═════ DATA FOR THIS TASK

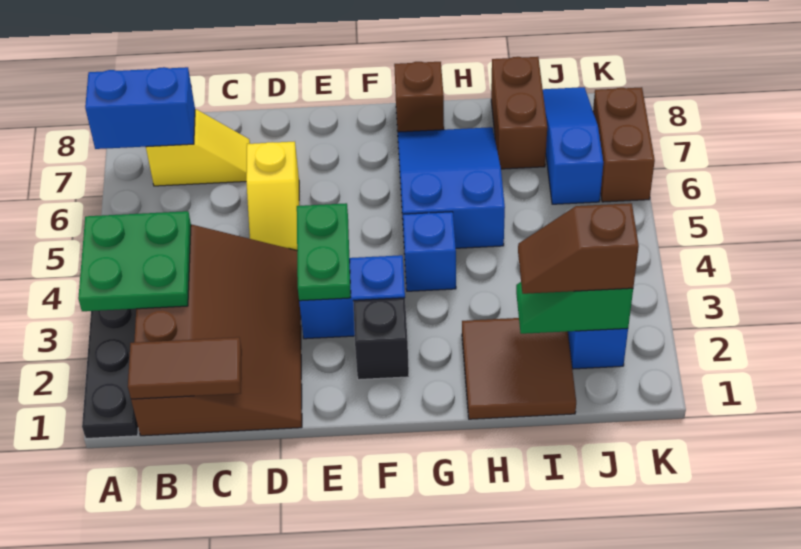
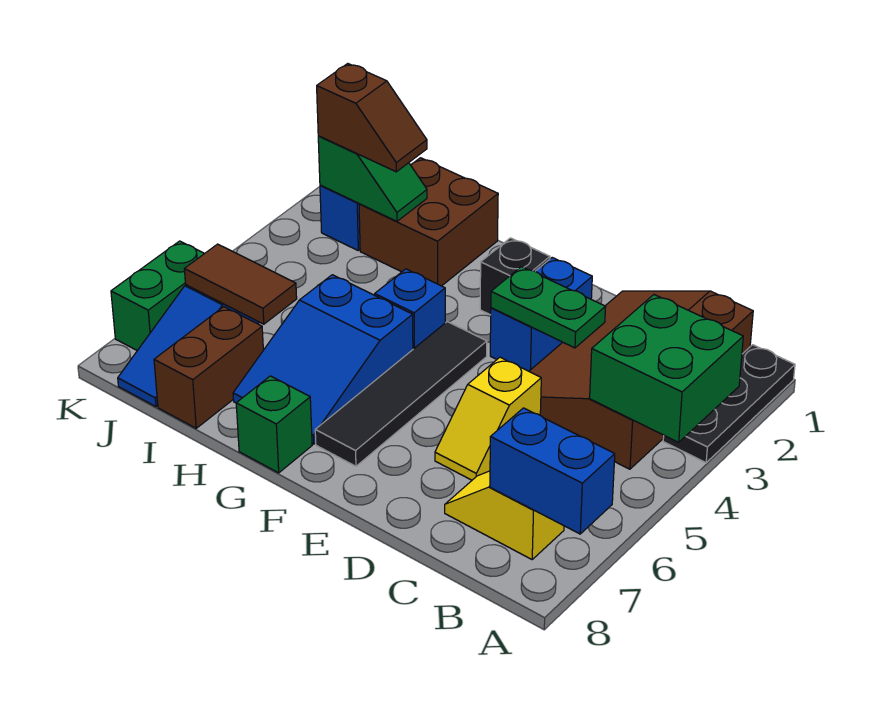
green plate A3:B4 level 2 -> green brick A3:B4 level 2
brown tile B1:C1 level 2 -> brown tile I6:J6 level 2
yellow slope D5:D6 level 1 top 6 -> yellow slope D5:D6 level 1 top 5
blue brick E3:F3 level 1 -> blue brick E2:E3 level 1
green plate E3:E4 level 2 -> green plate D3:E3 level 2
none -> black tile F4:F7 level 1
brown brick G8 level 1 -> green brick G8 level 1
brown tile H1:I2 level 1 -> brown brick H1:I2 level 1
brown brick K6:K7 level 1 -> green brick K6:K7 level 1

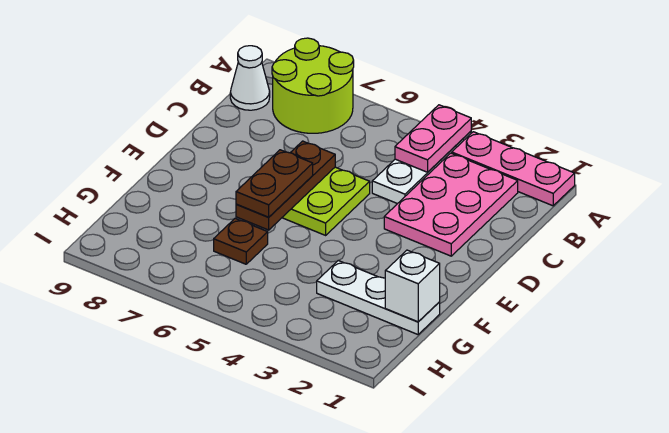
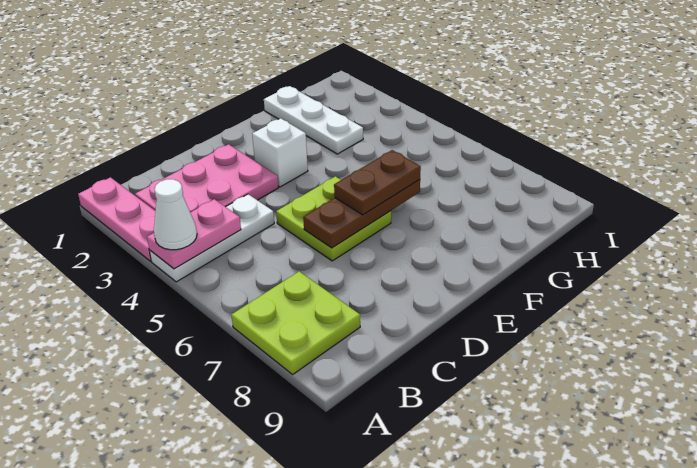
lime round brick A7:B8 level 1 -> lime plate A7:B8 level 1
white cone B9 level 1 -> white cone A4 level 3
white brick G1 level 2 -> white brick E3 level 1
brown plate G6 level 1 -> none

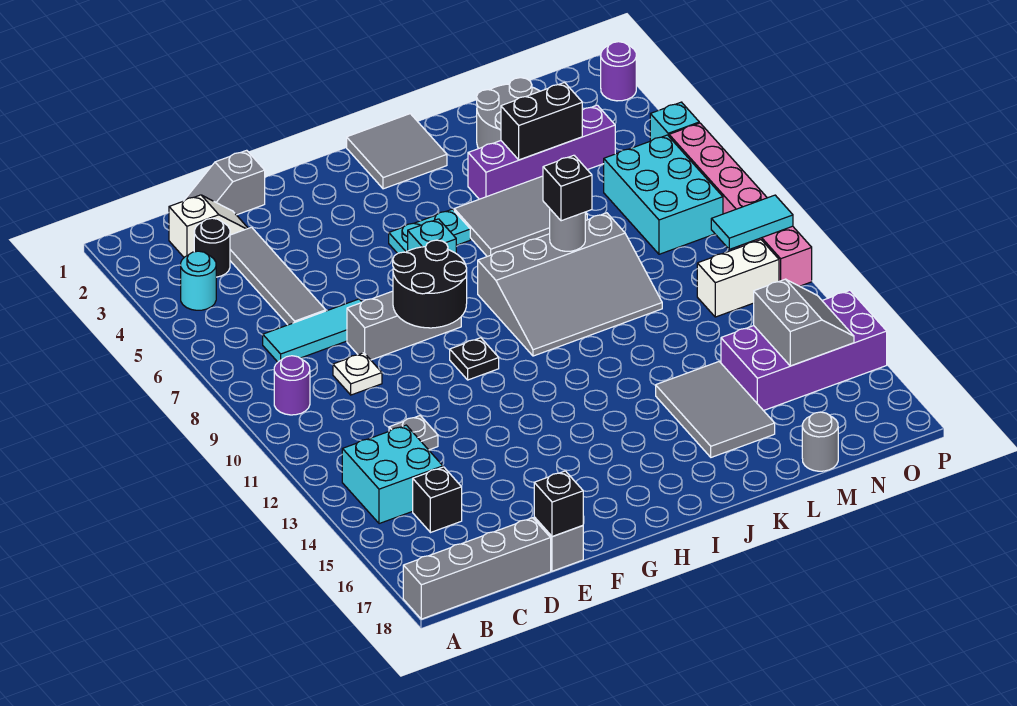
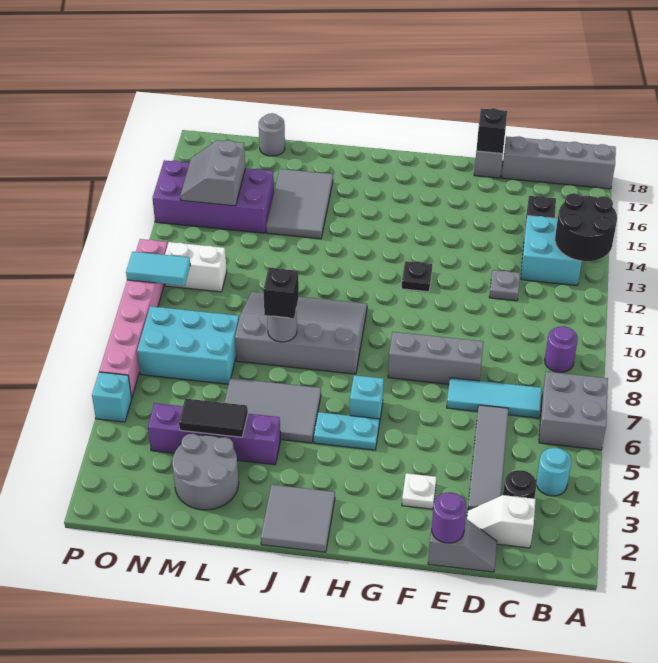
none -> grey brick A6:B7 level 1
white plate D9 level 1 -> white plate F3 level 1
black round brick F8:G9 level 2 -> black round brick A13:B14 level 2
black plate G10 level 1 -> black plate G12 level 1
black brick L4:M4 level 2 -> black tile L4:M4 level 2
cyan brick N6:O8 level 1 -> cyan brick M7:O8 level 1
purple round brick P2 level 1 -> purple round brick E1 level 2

══════════

YOUR INSTRUCTIONS ▸
Your answer must be an exact copy of every entry, with no pictures in it.

SOLVED EXERCISE ▸
green plate A3:B4 level 2 -> green brick A3:B4 level 2
brown tile B1:C1 level 2 -> brown tile I6:J6 level 2
yellow slope D5:D6 level 1 top 6 -> yellow slope D5:D6 level 1 top 5
blue brick E3:F3 level 1 -> blue brick E2:E3 level 1
green plate E3:E4 level 2 -> green plate D3:E3 level 2
none -> black tile F4:F7 level 1
brown brick G8 level 1 -> green brick G8 level 1
brown tile H1:I2 level 1 -> brown brick H1:I2 level 1
brown brick K6:K7 level 1 -> green brick K6:K7 level 1

lime round brick A7:B8 level 1 -> lime plate A7:B8 level 1
white cone B9 level 1 -> white cone A4 level 3
white brick G1 level 2 -> white brick E3 level 1
brown plate G6 level 1 -> none

none -> grey brick A6:B7 level 1
white plate D9 level 1 -> white plate F3 level 1
black round brick F8:G9 level 2 -> black round brick A13:B14 level 2
black plate G10 level 1 -> black plate G12 level 1
black brick L4:M4 level 2 -> black tile L4:M4 level 2
cyan brick N6:O8 level 1 -> cyan brick M7:O8 level 1
purple round brick P2 level 1 -> purple round brick E1 level 2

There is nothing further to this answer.